Exercise brief:
Using the records that follow, copy every line containing the word "turned".

Source material:
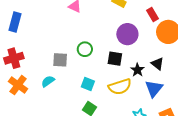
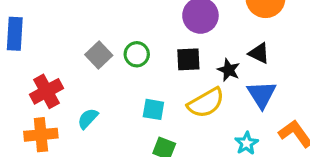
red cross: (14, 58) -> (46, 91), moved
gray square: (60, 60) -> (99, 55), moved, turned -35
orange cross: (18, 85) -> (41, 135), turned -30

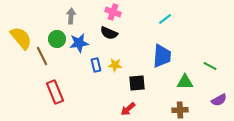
---
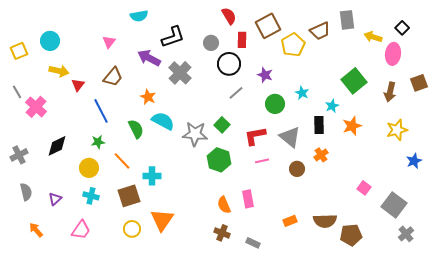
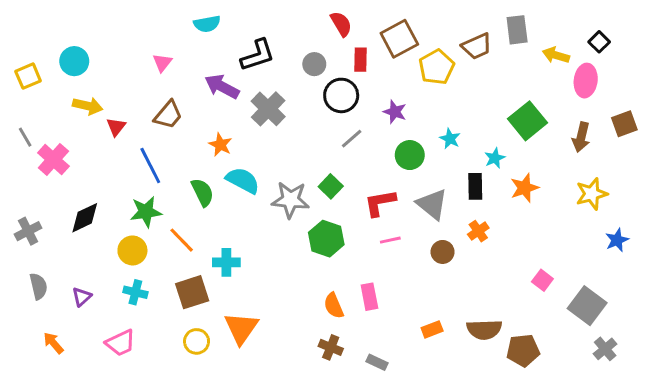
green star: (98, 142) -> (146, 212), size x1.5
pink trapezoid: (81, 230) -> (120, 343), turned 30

Expected output:
gray square: (60, 60) -> (99, 55), moved, turned -35
orange cross: (18, 85) -> (41, 135), turned -30
pink trapezoid: (81, 230) -> (120, 343), turned 30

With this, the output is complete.